▶ [SUPPLIED DATA]

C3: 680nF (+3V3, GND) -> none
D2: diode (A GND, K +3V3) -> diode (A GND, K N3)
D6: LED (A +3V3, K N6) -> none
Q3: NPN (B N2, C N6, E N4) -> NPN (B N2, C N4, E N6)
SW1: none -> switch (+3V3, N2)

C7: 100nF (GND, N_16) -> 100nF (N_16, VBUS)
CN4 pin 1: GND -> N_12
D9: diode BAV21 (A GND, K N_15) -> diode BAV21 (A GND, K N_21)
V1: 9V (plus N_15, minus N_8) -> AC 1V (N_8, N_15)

---

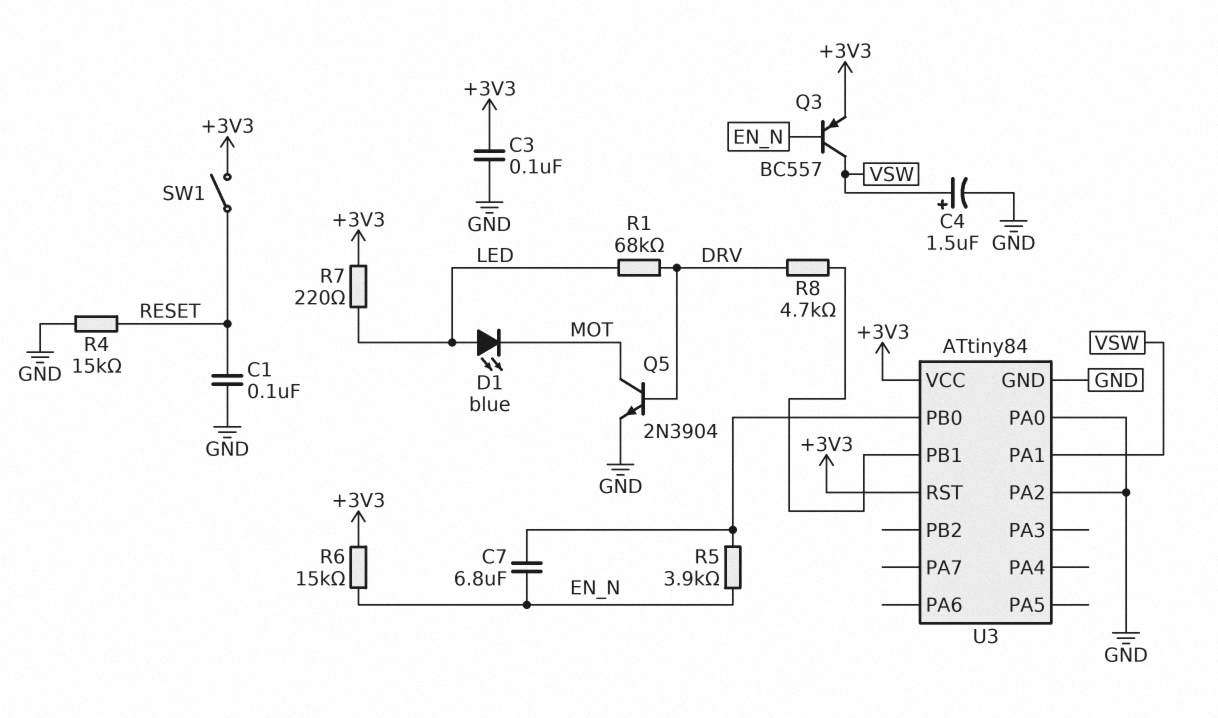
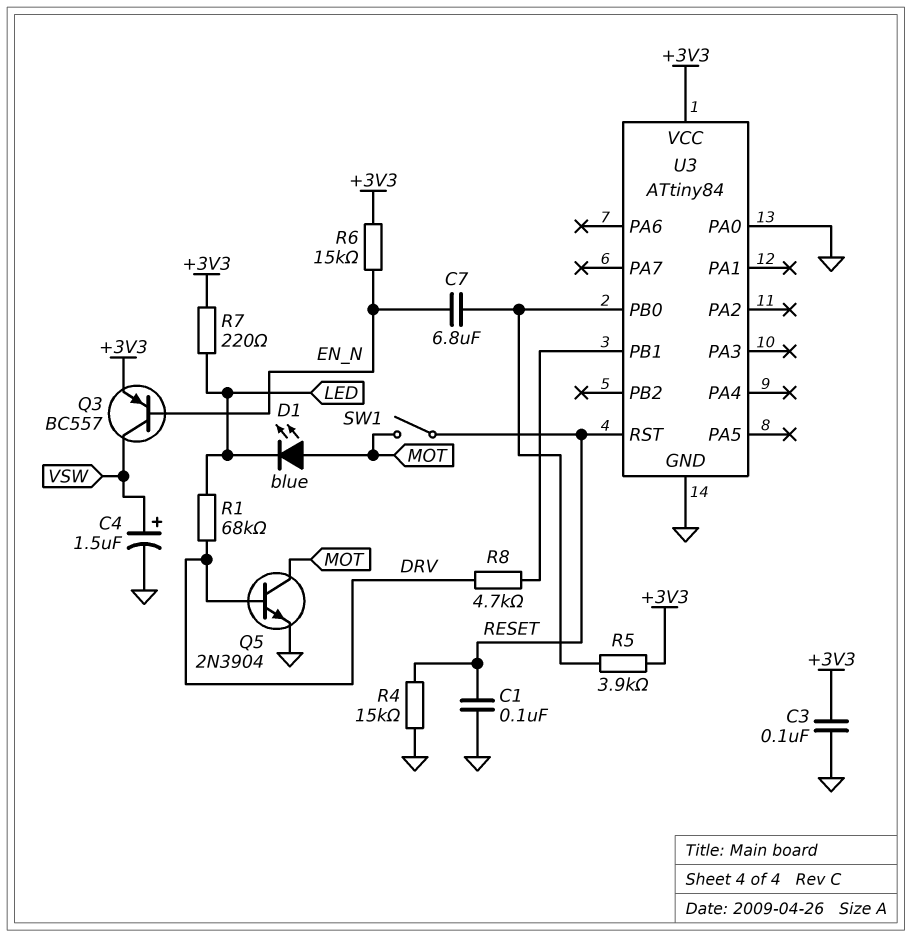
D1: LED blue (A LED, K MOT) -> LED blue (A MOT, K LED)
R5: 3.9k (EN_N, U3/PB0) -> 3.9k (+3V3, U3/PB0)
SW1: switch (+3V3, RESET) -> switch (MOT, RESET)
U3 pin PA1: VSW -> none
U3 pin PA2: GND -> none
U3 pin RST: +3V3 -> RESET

▶ [TASK DIRECTIONS] Work through the data and count each line holding the string "switch". Give only that count.

▶ [RESULT BELOW] 2